*** Opening Material shown ***

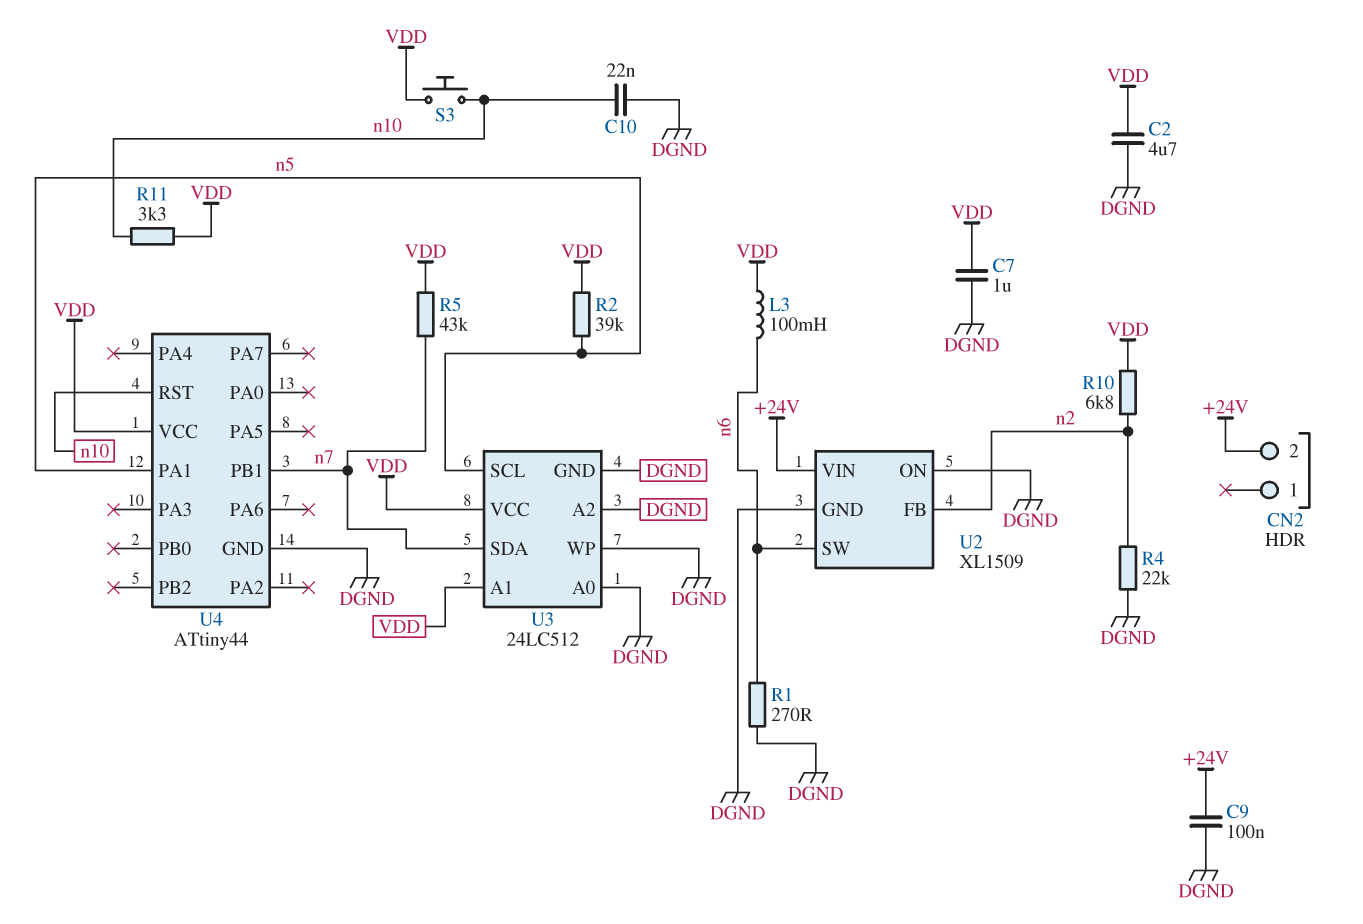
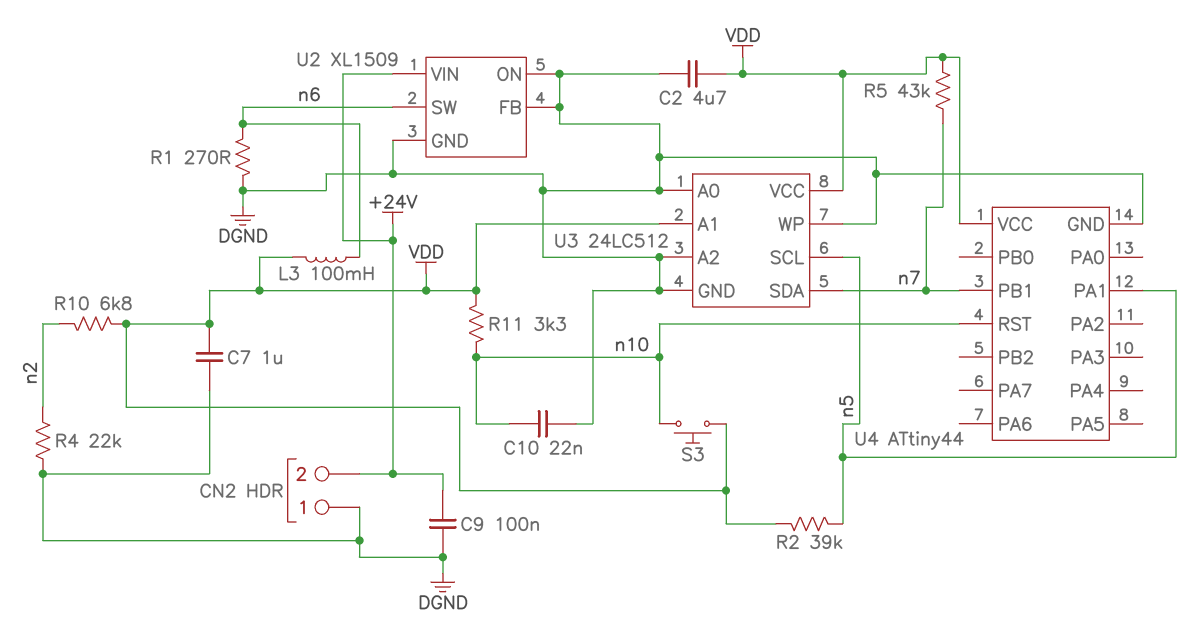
CN2 pin 1: none -> DGND
U2 pin FB: n2 -> DGND

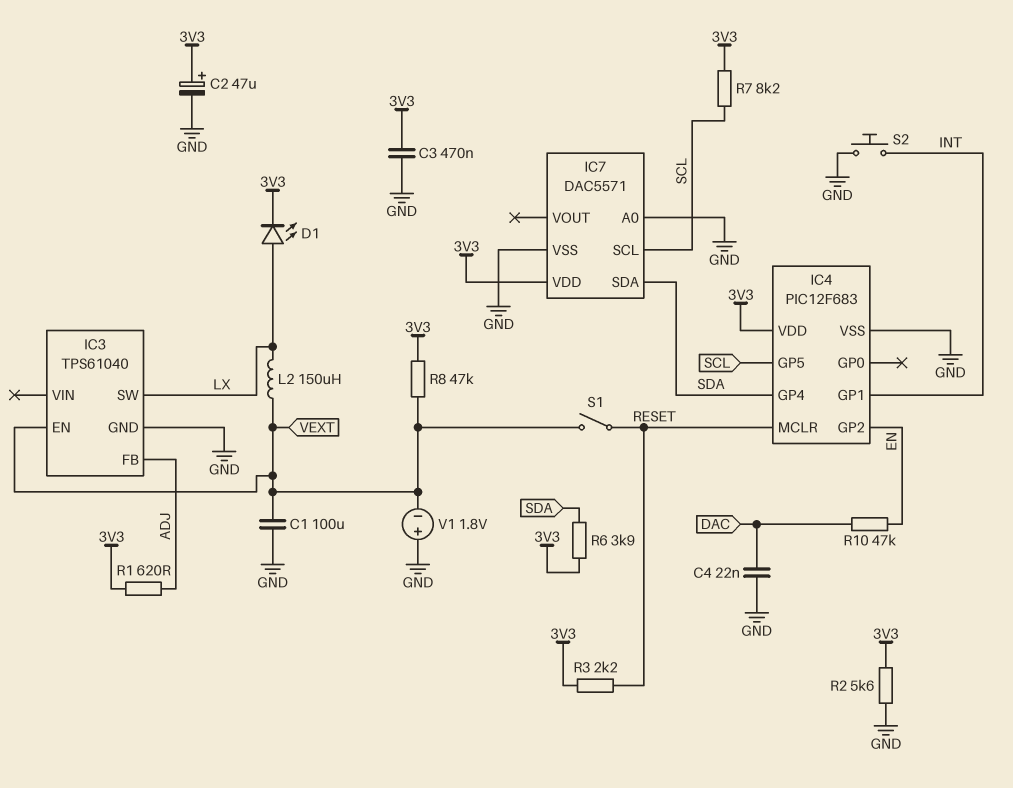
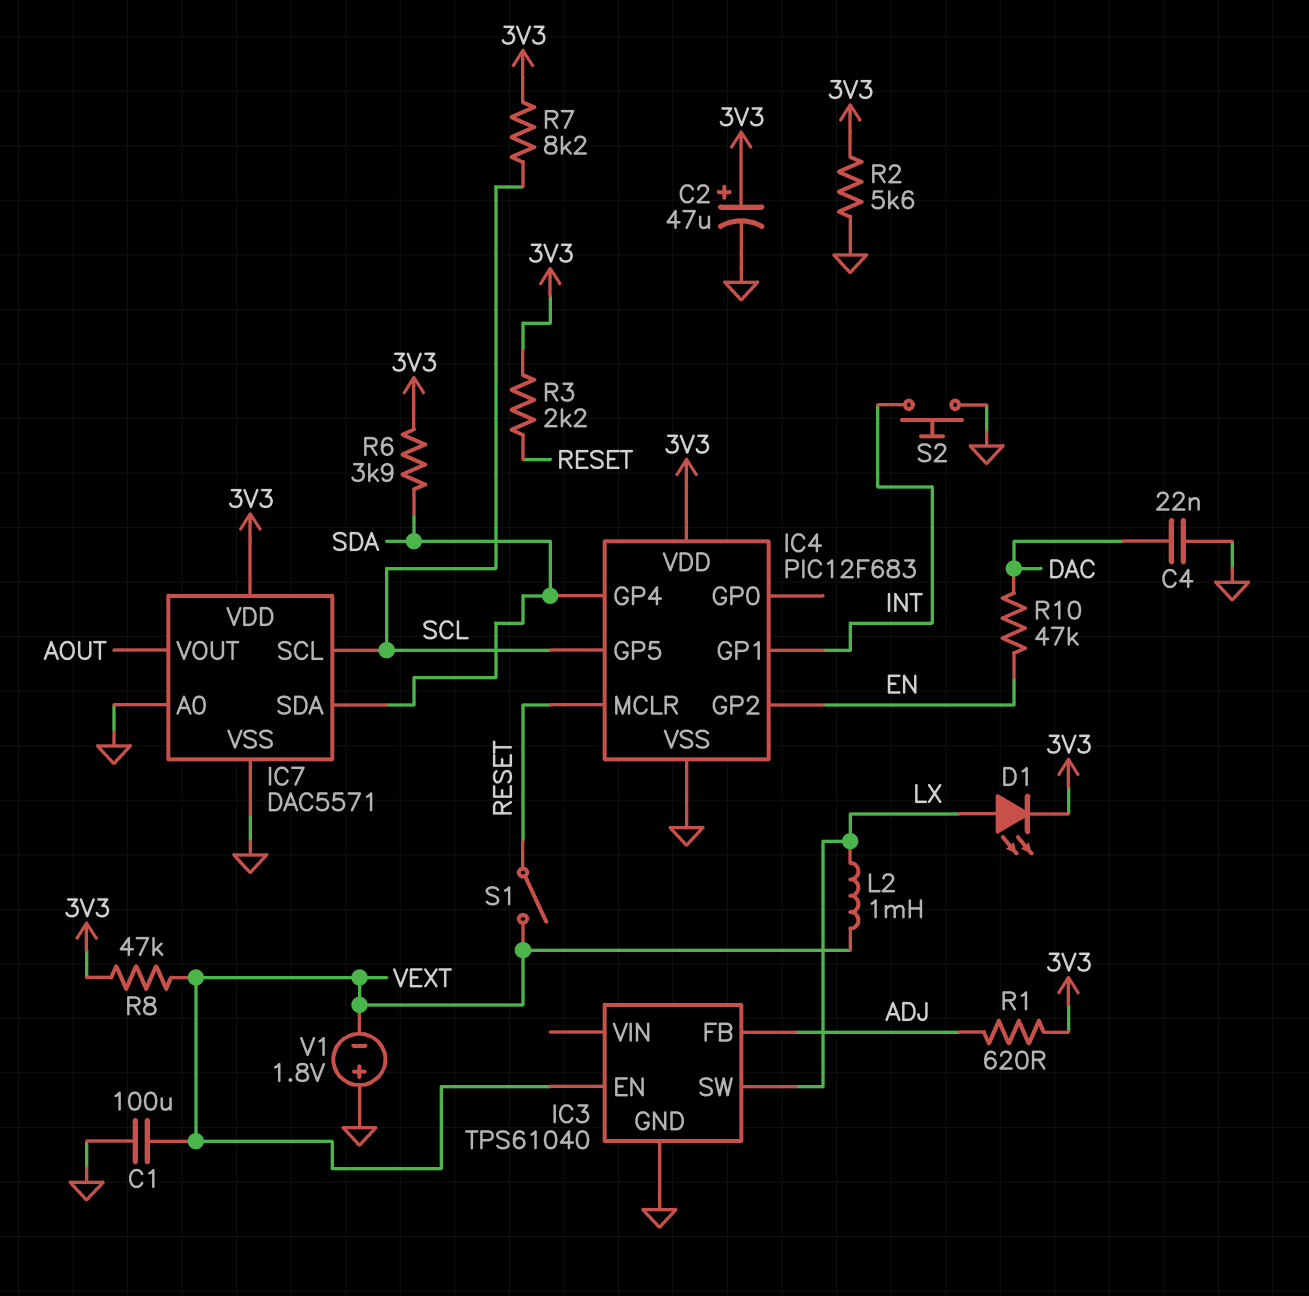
C3: 470nF (3V3, GND) -> none
IC7 pin VOUT: none -> AOUT
L2: 150uH (LX, VEXT) -> 1mH (LX, VEXT)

*** Closing Material shown ***

Work request: Print out all the material word for word but exclude any images.

Expected output:
CN2 pin 1: none -> DGND
U2 pin FB: n2 -> DGND

C3: 470nF (3V3, GND) -> none
IC7 pin VOUT: none -> AOUT
L2: 150uH (LX, VEXT) -> 1mH (LX, VEXT)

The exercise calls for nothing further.